#### EXCERPTED RECORDS ####

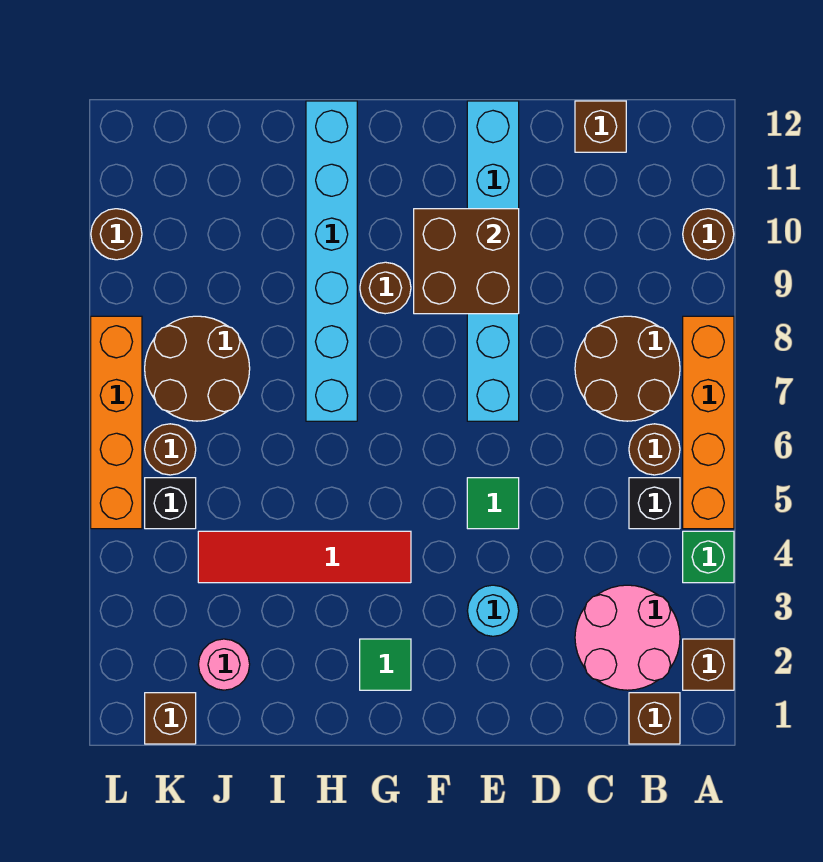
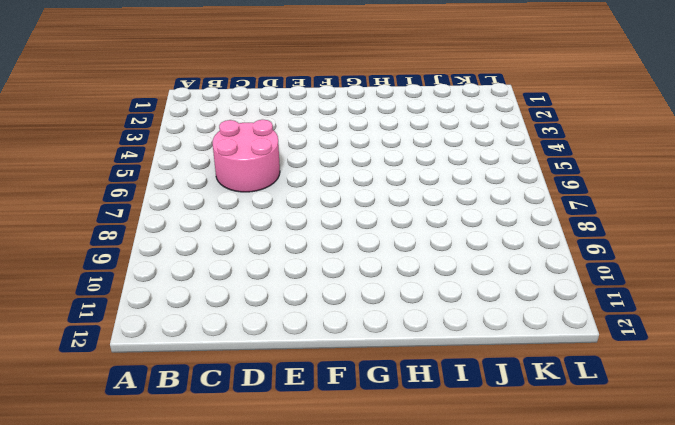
pink round brick C5:D6 level 1 -> pink round brick B2:C3 level 1
none -> brown brick A2 level 1
none -> green brick A4 level 1
none -> orange brick A5:A8 level 1

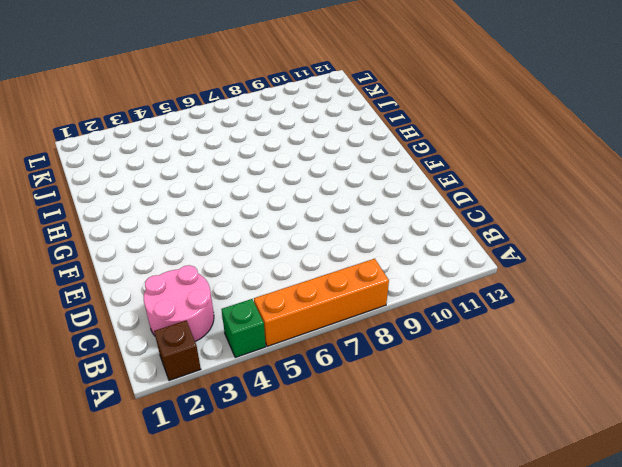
none -> brown round brick A10 level 1
none -> brown brick B1 level 1
none -> black brick B5 level 1

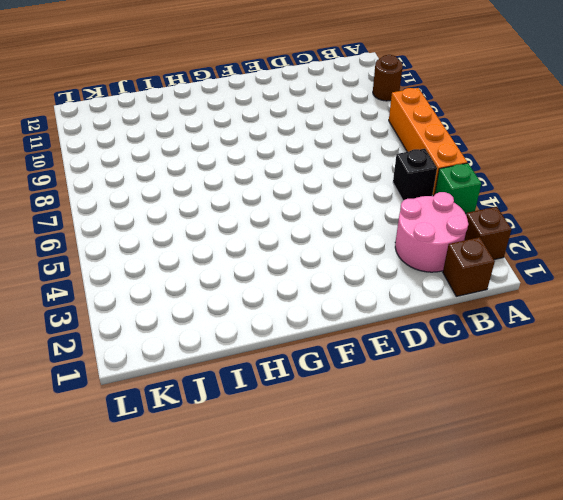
none -> brown round brick B6 level 1
none -> brown round brick B7:C8 level 1
none -> brown brick C12 level 1

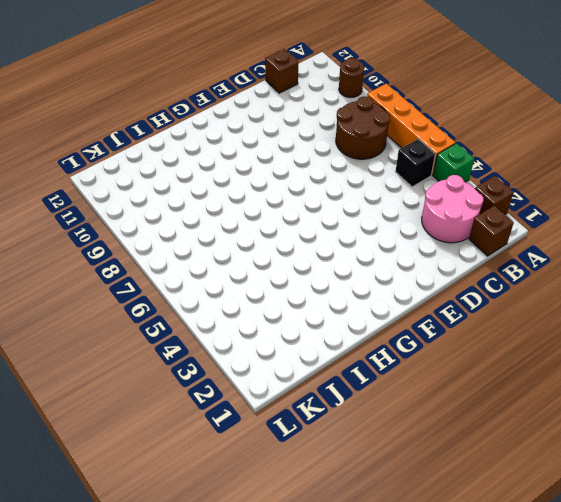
none -> brown round brick B6 level 1
none -> cyan round brick E3 level 1
none -> green tile E5 level 1

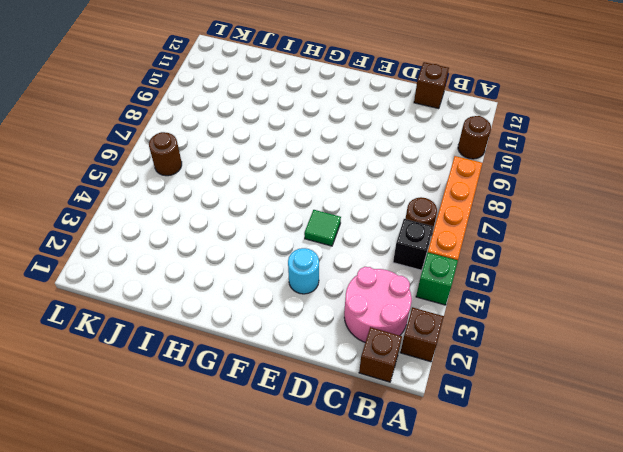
none -> brown round brick B7:C8 level 1
none -> cyan brick E7:E12 level 1
none -> green tile G2 level 1

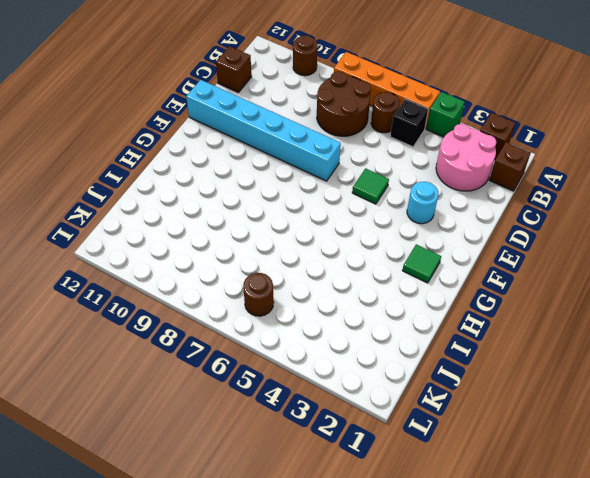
none -> red tile G4:J4 level 1
none -> brown round brick G9 level 1
none -> cyan brick H7:H12 level 1

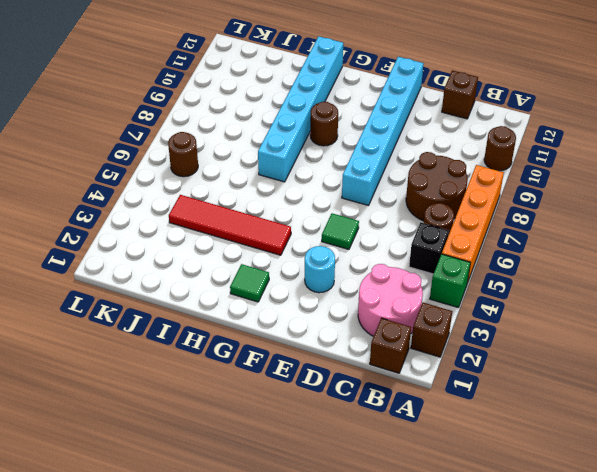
none -> pink round brick J2 level 1
none -> brown round brick J7:K8 level 1
none -> brown brick K1 level 1

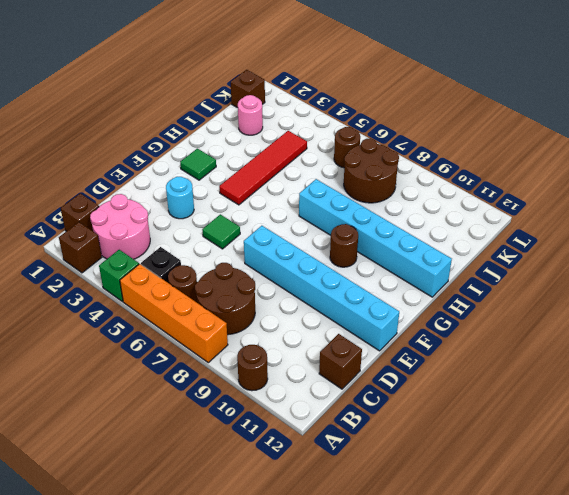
none -> black brick K5 level 1
none -> orange brick L5:L8 level 1
none -> brown round brick L10 level 1

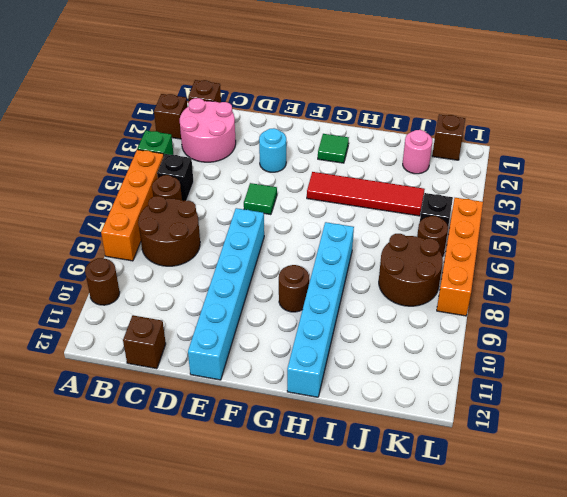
none -> brown round brick L10 level 1
none -> brown brick E9:F10 level 2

####

- [EXERCISE AIM] Output each entry exactly. Skip the pictures.

- [TASK RESPONSE]
pink round brick C5:D6 level 1 -> pink round brick B2:C3 level 1
none -> brown brick A2 level 1
none -> green brick A4 level 1
none -> orange brick A5:A8 level 1

none -> brown round brick A10 level 1
none -> brown brick B1 level 1
none -> black brick B5 level 1

none -> brown round brick B6 level 1
none -> brown round brick B7:C8 level 1
none -> brown brick C12 level 1

none -> brown round brick B6 level 1
none -> cyan round brick E3 level 1
none -> green tile E5 level 1

none -> brown round brick B7:C8 level 1
none -> cyan brick E7:E12 level 1
none -> green tile G2 level 1

none -> red tile G4:J4 level 1
none -> brown round brick G9 level 1
none -> cyan brick H7:H12 level 1

none -> pink round brick J2 level 1
none -> brown round brick J7:K8 level 1
none -> brown brick K1 level 1

none -> black brick K5 level 1
none -> orange brick L5:L8 level 1
none -> brown round brick L10 level 1

none -> brown round brick L10 level 1
none -> brown brick E9:F10 level 2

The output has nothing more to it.